Segment Start: EXCERPTED RECORDS

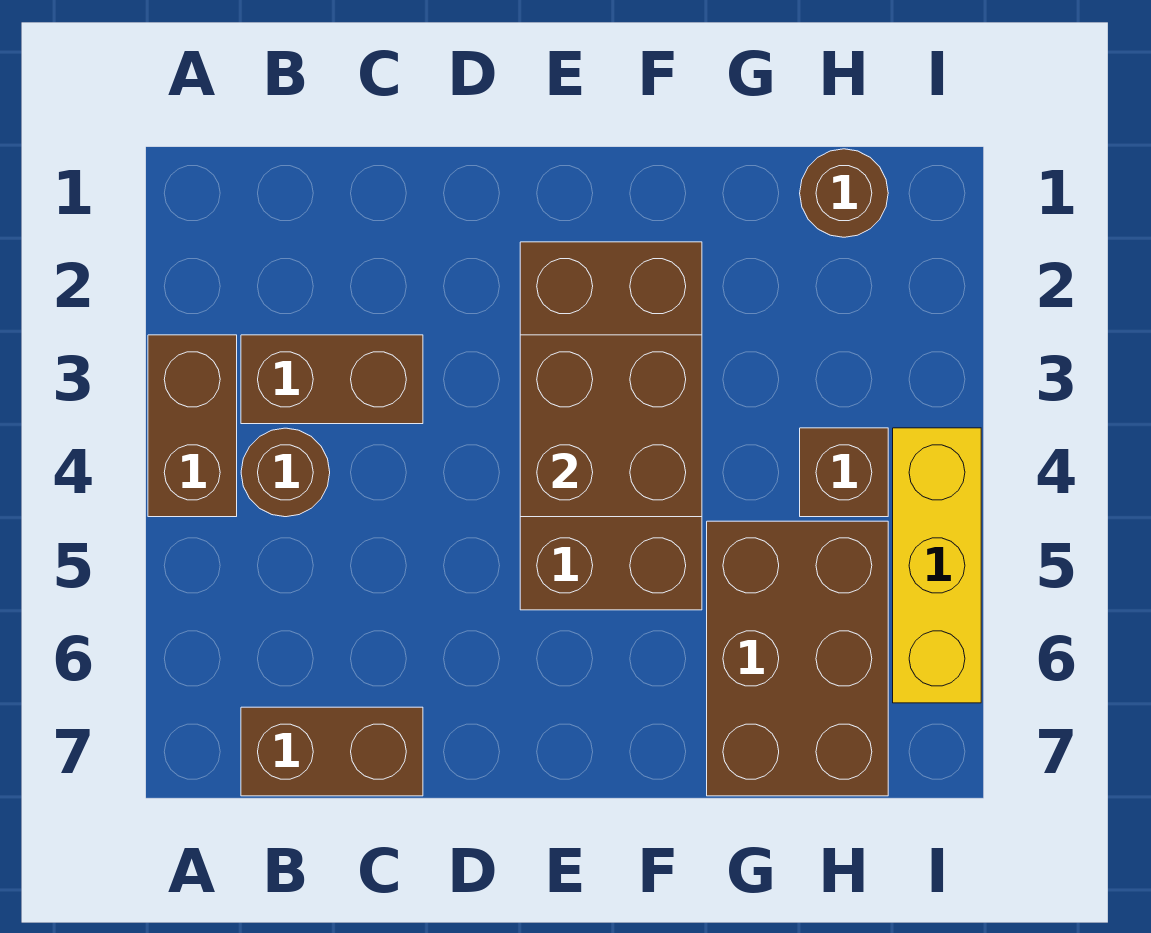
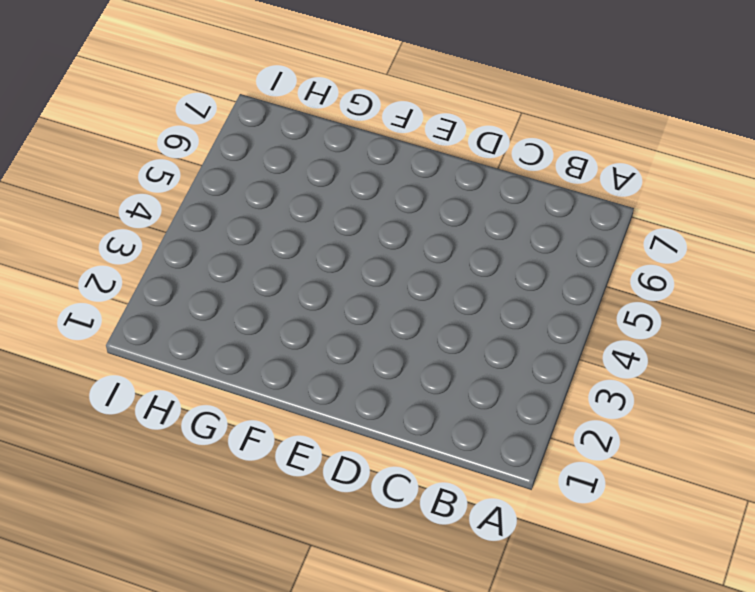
none -> brown 1x2 brick [148,335,237,517]
none -> brown 1x2 brick [241,335,423,424]

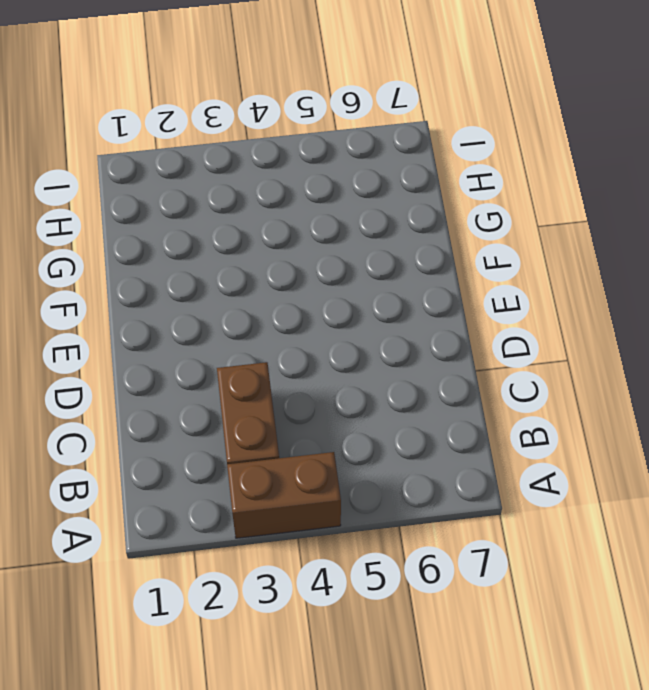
none -> brown 1x1 round brick [241,428,330,517]
none -> brown 1x2 brick [241,707,423,796]

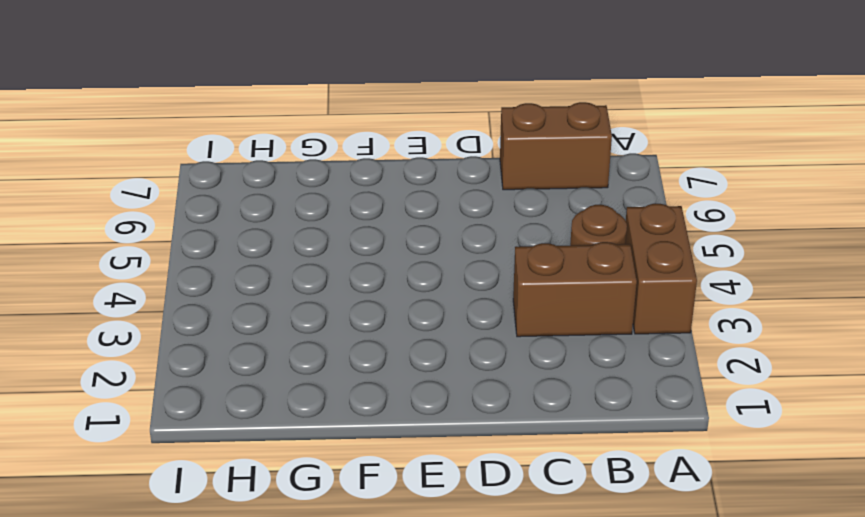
none -> brown 2x4 brick [520,242,702,610]
none -> brown 2x3 brick [707,521,888,796]

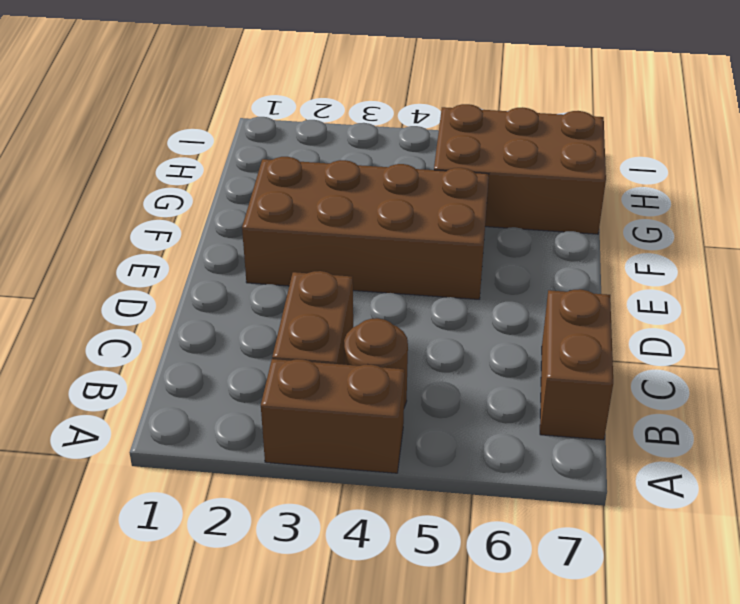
none -> brown 1x1 round brick [800,149,888,237]
none -> brown 1x1 brick [800,428,888,517]

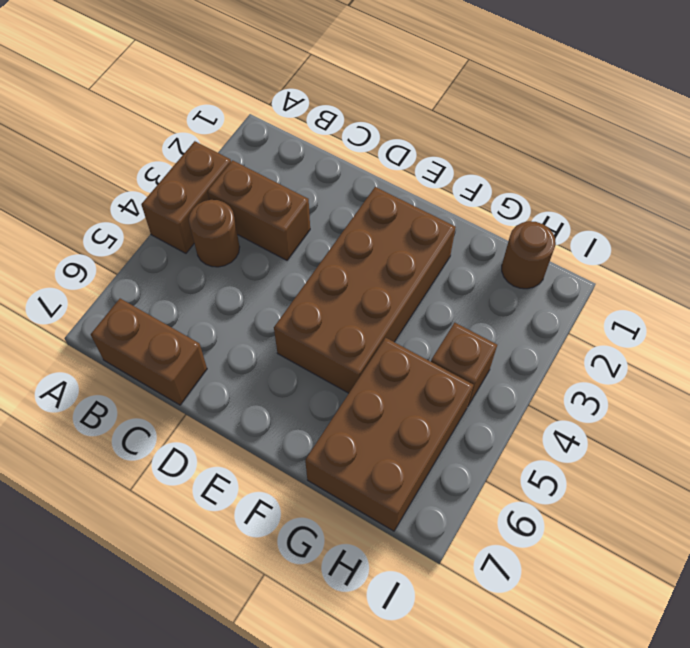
none -> yellow 1x3 brick [893,428,981,703]
none -> brown 2x2 brick [520,335,702,517]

Segment End: EXCERPTED RECORDS

→ **WHAT TO PRODUCE**: Restate the entries verbatim, without pictures.

→ **RESULT OF THIS TASK**:
none -> brown 1x2 brick [148,335,237,517]
none -> brown 1x2 brick [241,335,423,424]

none -> brown 1x1 round brick [241,428,330,517]
none -> brown 1x2 brick [241,707,423,796]

none -> brown 2x4 brick [520,242,702,610]
none -> brown 2x3 brick [707,521,888,796]

none -> brown 1x1 round brick [800,149,888,237]
none -> brown 1x1 brick [800,428,888,517]

none -> yellow 1x3 brick [893,428,981,703]
none -> brown 2x2 brick [520,335,702,517]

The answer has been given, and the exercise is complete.